- [Prompt]: Your answer should be every line from the records that contains "diamond".
### Material to process
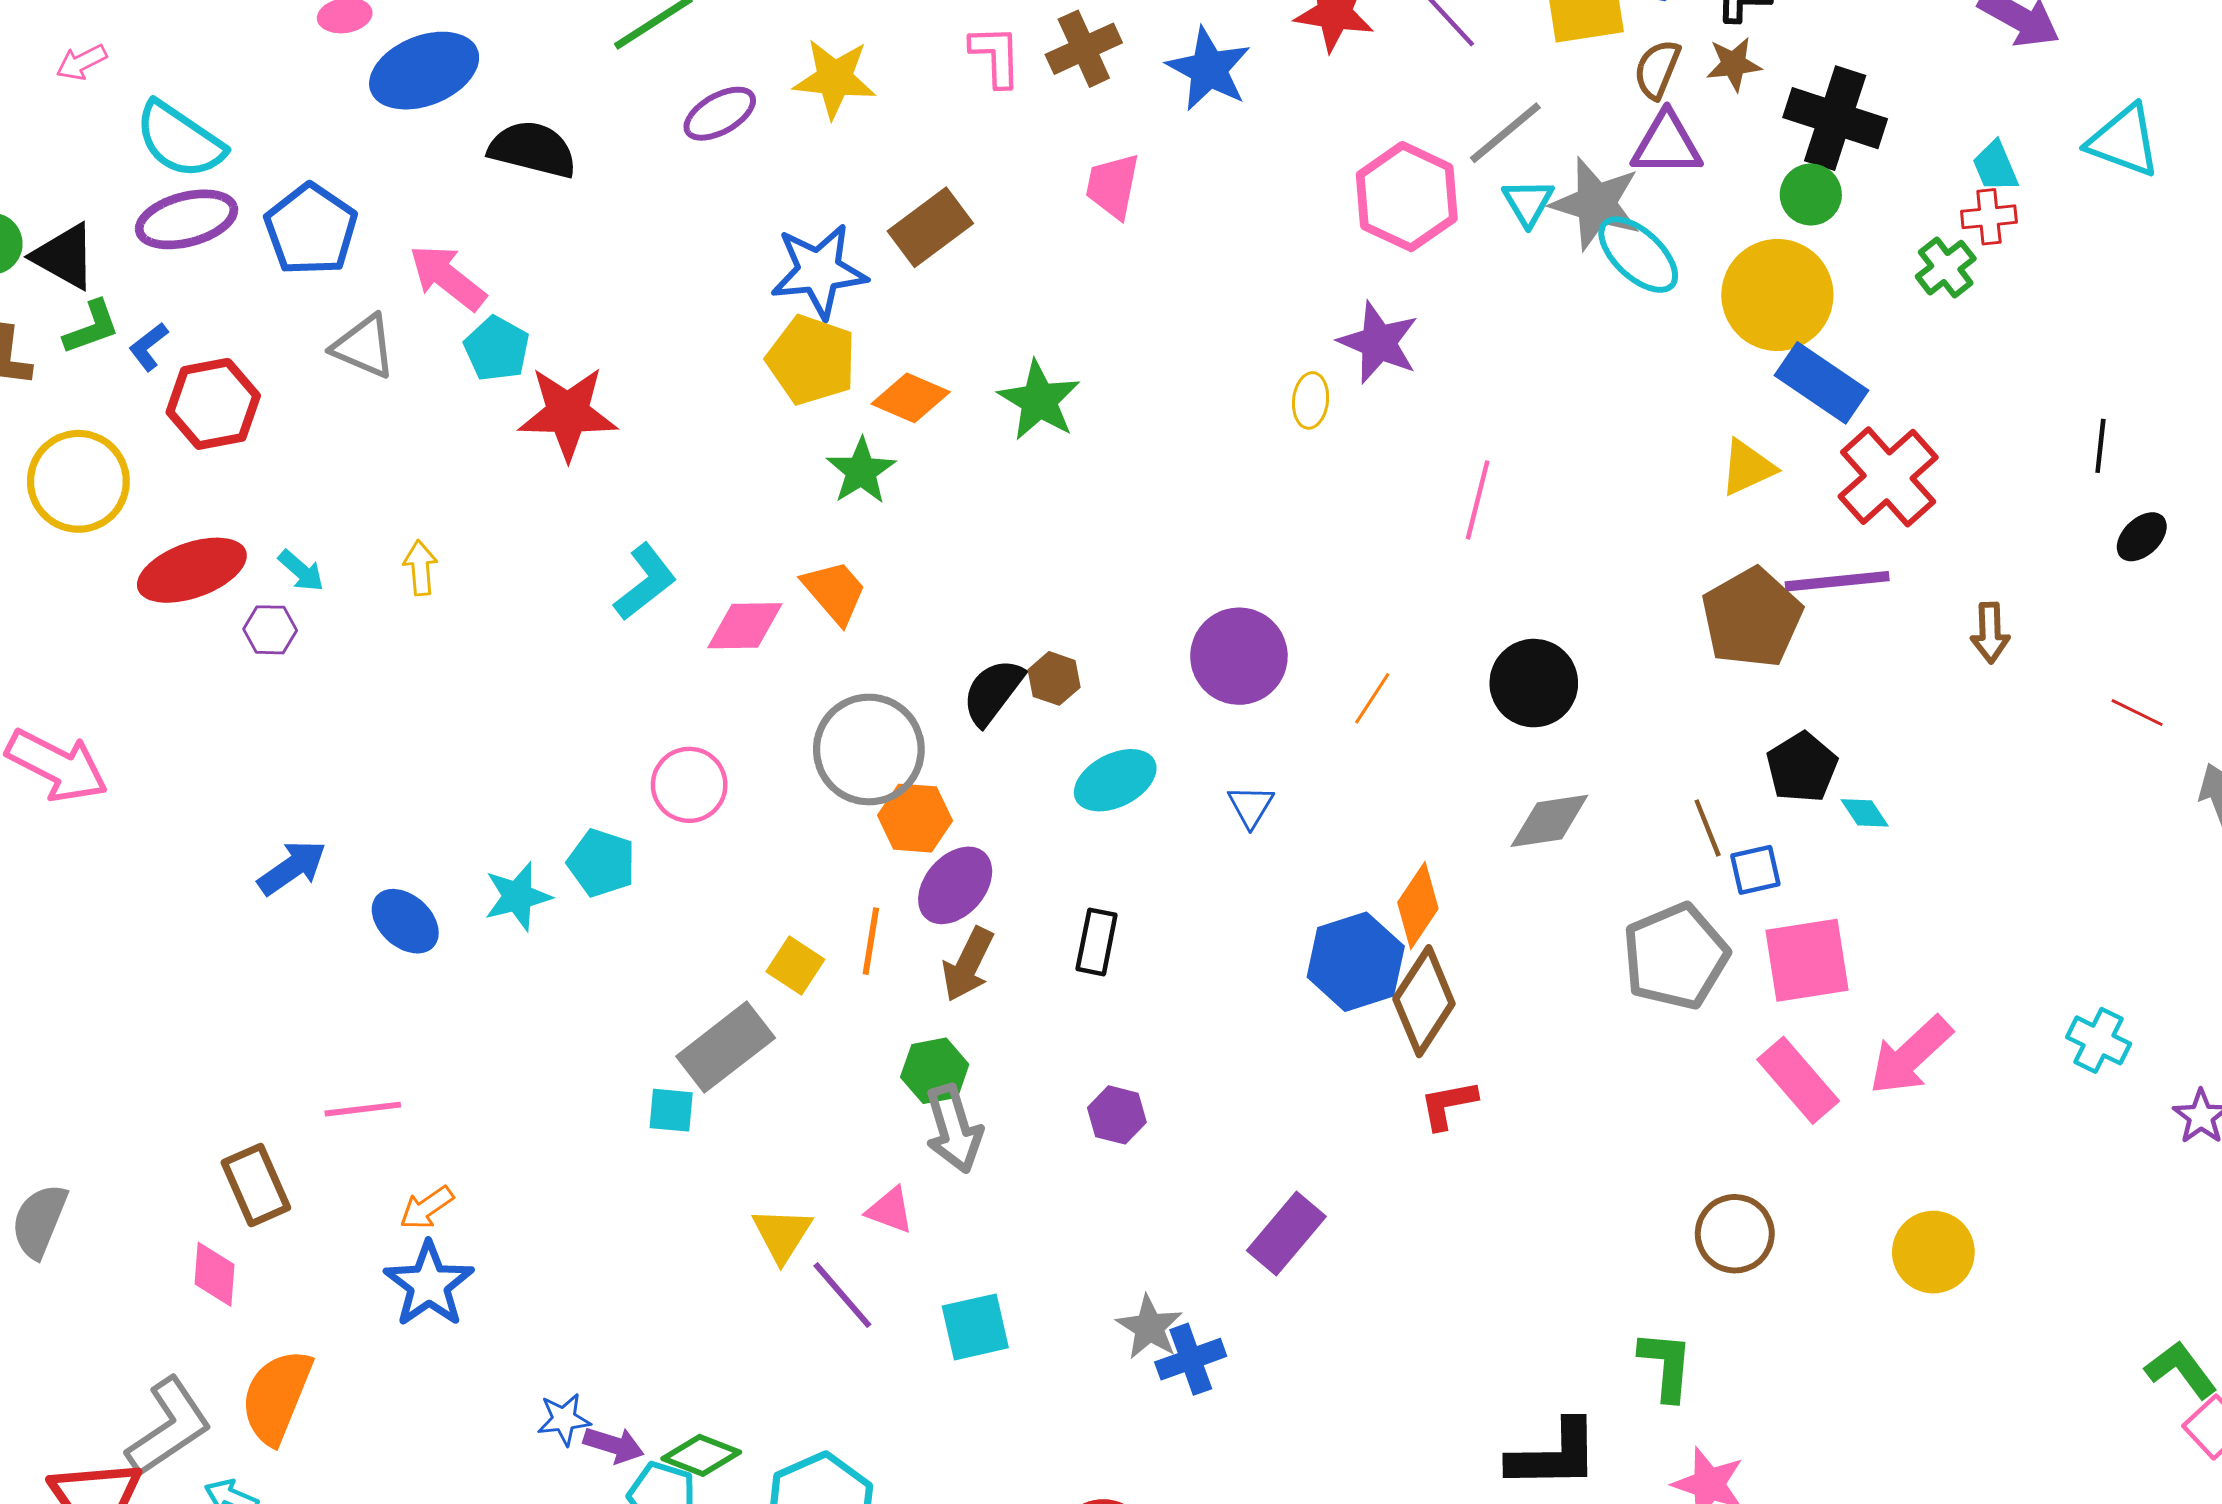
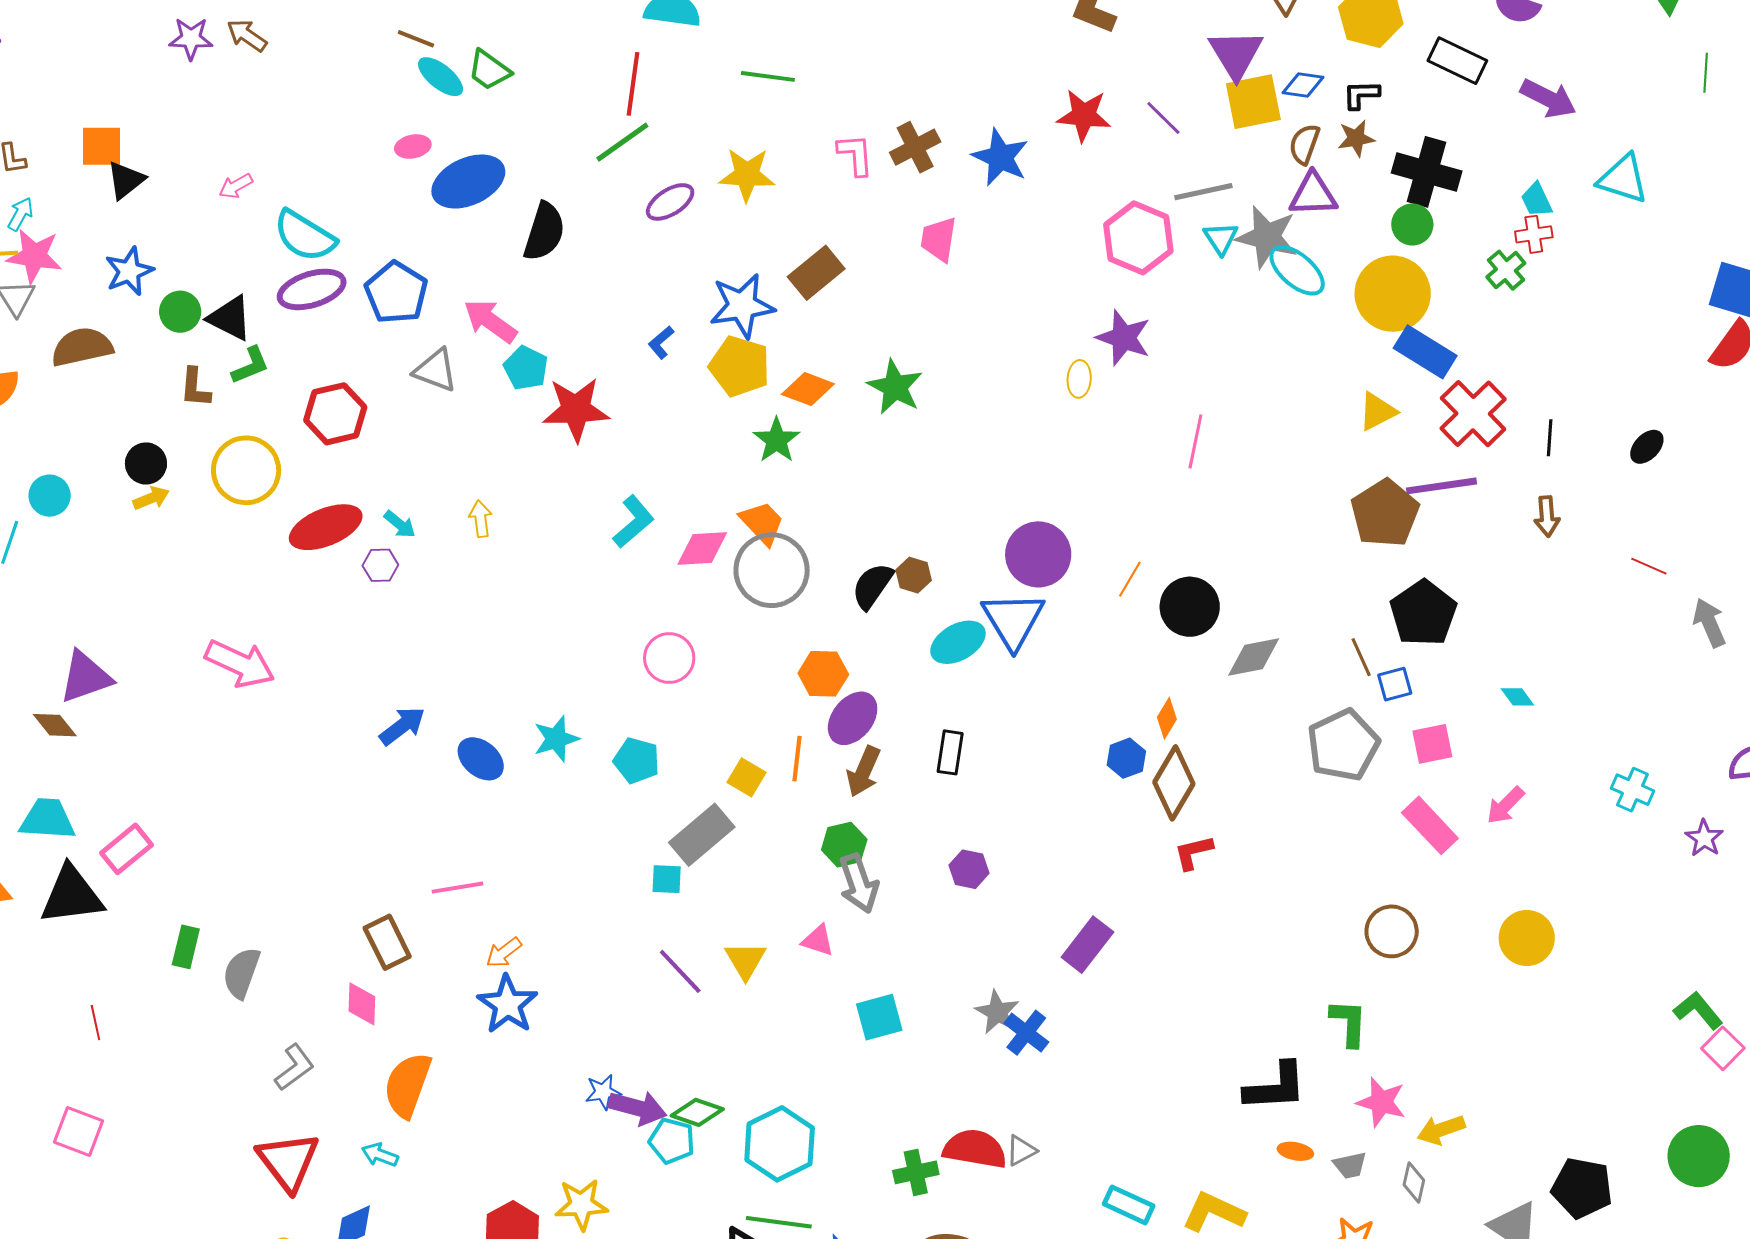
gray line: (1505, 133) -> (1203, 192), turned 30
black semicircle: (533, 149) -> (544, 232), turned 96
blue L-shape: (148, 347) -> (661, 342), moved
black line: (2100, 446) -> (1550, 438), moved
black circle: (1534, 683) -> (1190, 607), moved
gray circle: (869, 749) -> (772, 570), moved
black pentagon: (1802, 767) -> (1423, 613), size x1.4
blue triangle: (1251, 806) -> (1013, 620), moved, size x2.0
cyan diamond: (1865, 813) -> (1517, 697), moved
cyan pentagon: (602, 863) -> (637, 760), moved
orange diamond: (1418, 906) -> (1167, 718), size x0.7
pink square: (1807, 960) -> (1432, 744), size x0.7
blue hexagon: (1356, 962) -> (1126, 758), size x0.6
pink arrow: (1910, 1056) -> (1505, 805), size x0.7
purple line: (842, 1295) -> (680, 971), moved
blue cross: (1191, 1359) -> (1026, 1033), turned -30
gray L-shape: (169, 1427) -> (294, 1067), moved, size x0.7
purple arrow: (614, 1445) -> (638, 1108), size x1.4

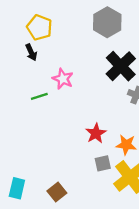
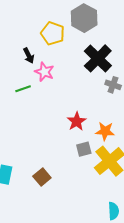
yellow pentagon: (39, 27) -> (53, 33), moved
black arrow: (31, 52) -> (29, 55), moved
######
- [Answer box]:
cyan diamond: (1865, 813) -> (1517, 697), moved
orange diamond: (1418, 906) -> (1167, 718), size x0.7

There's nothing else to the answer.